Among the entries below, find the line with "none -> tan 2x2 brick [539,124,631,217]" and the line with "none -> tan 1x1 brick [539,124,584,169]". Return exactly those lines and every line between them, but no pictures.
--
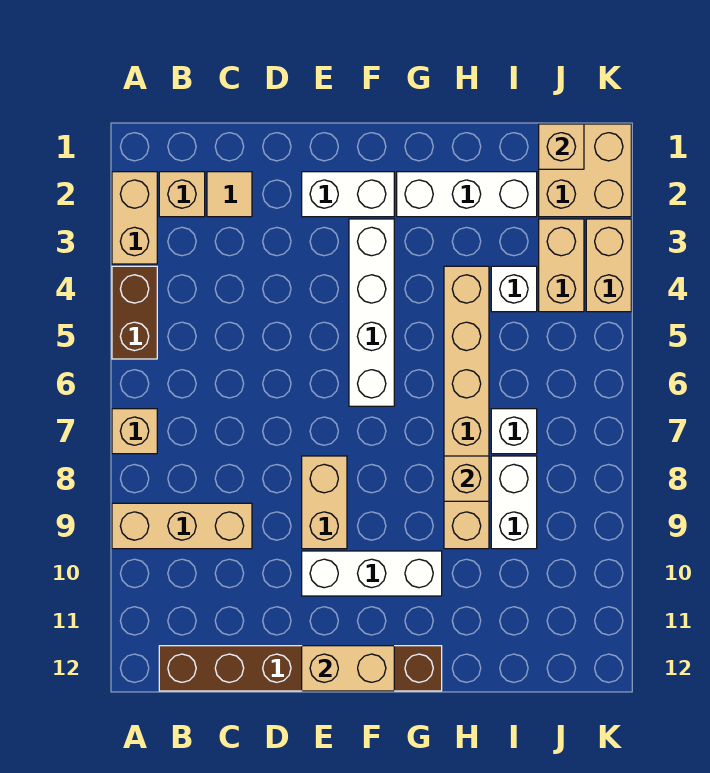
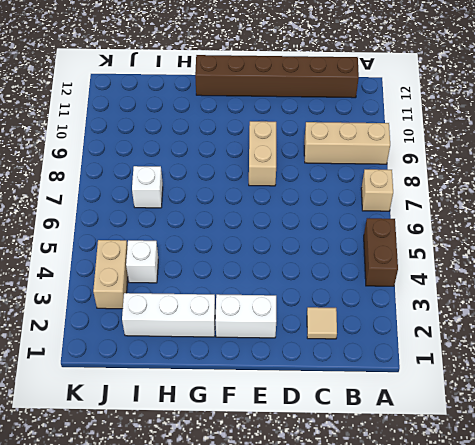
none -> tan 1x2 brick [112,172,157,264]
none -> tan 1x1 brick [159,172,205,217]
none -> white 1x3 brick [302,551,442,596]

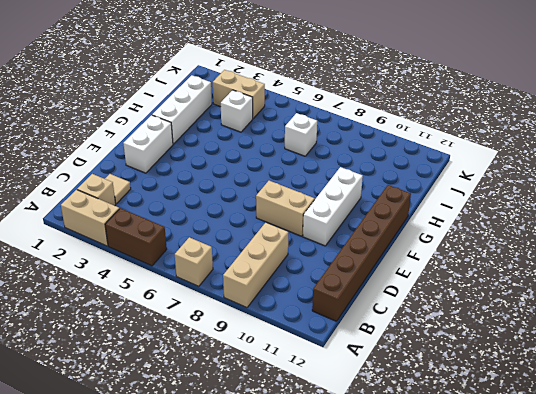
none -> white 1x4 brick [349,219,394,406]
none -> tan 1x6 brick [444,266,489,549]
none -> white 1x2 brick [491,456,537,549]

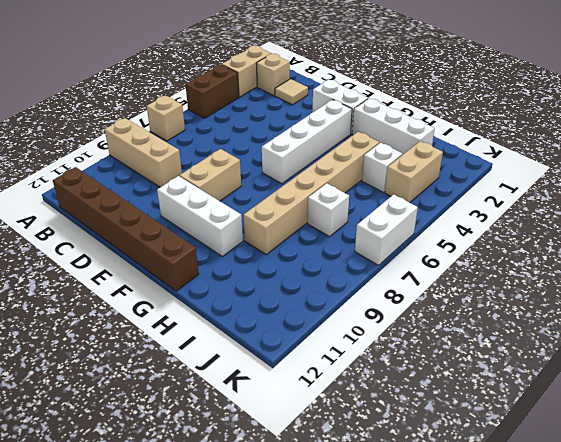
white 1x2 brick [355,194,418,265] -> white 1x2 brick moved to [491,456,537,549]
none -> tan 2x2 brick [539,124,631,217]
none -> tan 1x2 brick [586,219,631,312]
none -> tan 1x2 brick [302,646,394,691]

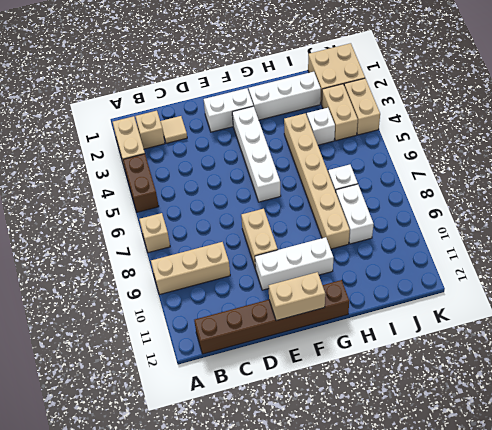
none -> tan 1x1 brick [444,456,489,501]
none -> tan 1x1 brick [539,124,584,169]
--
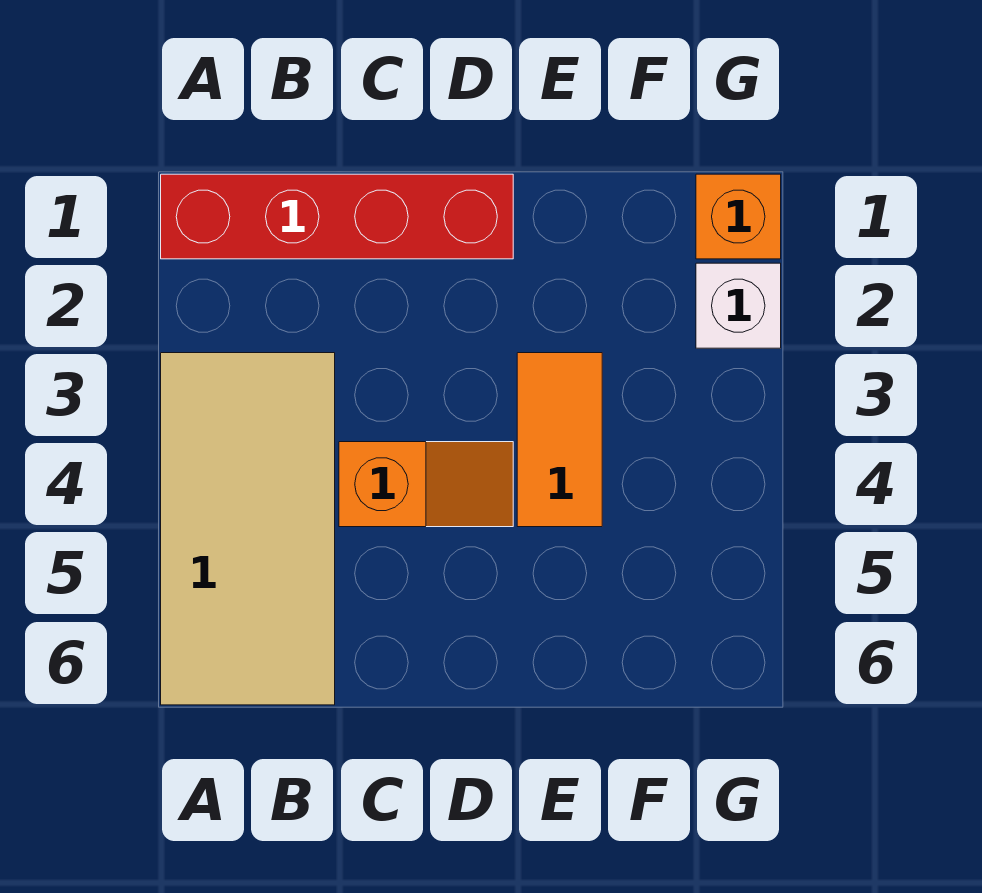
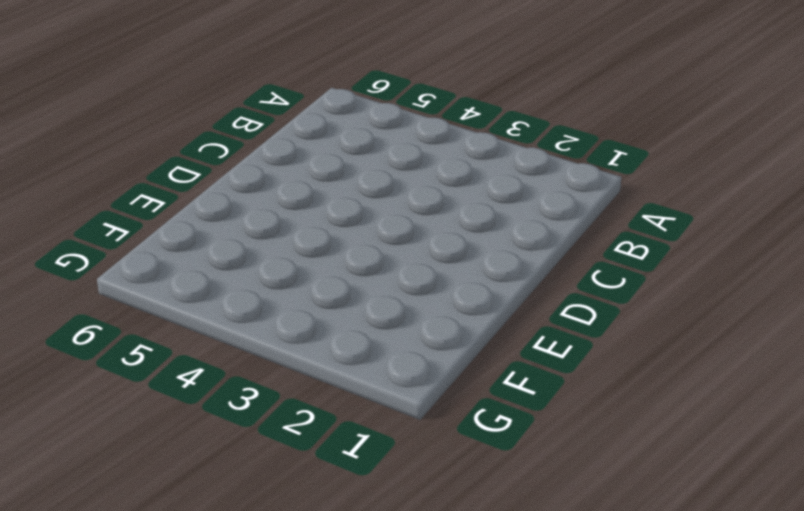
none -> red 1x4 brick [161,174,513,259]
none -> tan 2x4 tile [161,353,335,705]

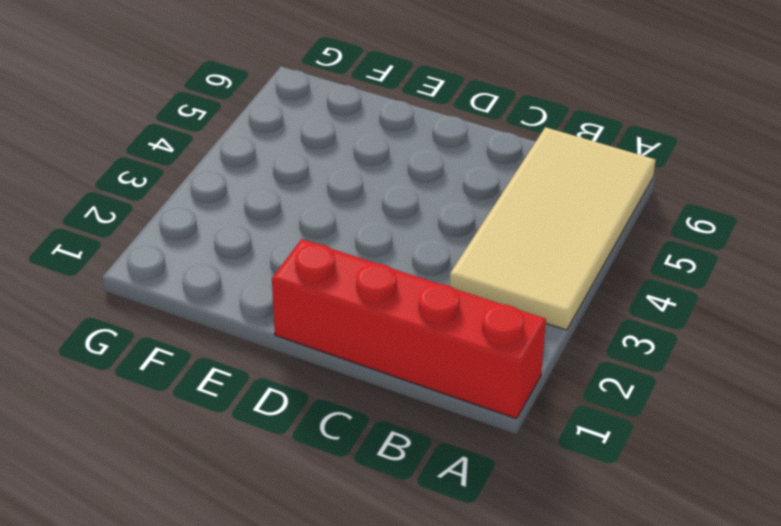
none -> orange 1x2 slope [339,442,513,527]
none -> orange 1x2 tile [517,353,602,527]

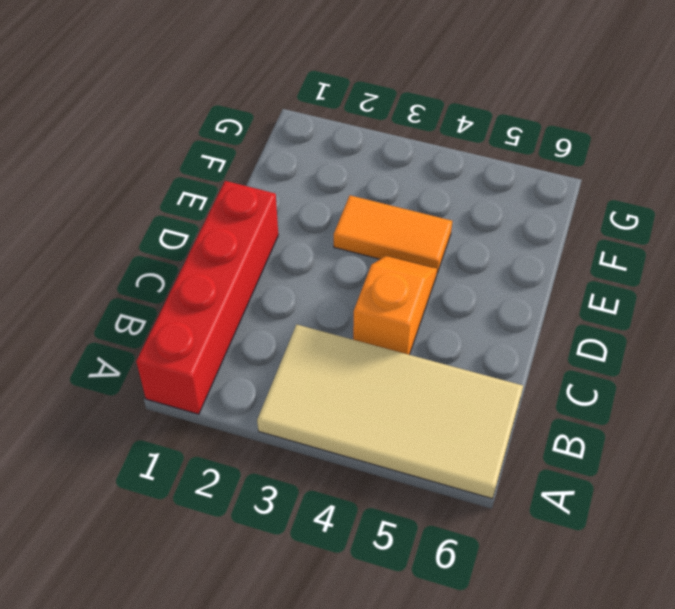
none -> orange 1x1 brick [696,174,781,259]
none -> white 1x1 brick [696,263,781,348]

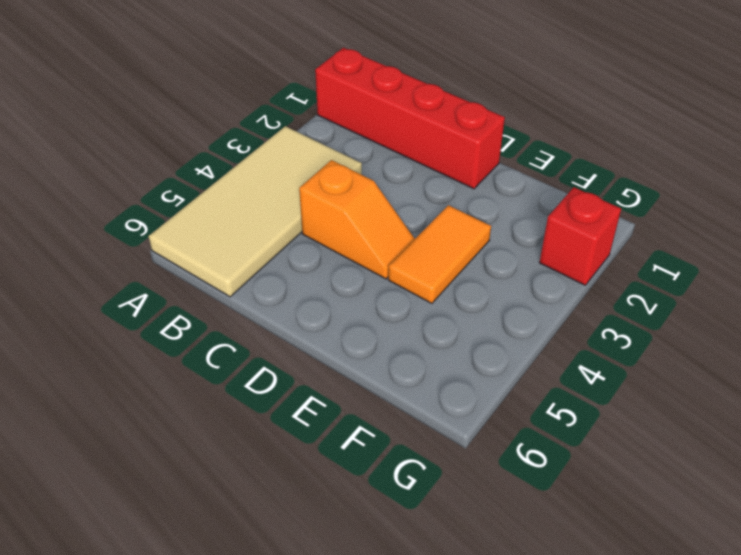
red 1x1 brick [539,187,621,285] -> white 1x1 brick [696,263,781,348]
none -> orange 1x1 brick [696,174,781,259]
--
## Solved problem
none -> tan 2x2 brick [539,124,631,217]
none -> tan 1x2 brick [586,219,631,312]
none -> tan 1x2 brick [302,646,394,691]

none -> tan 1x1 brick [444,456,489,501]
none -> tan 1x1 brick [539,124,584,169]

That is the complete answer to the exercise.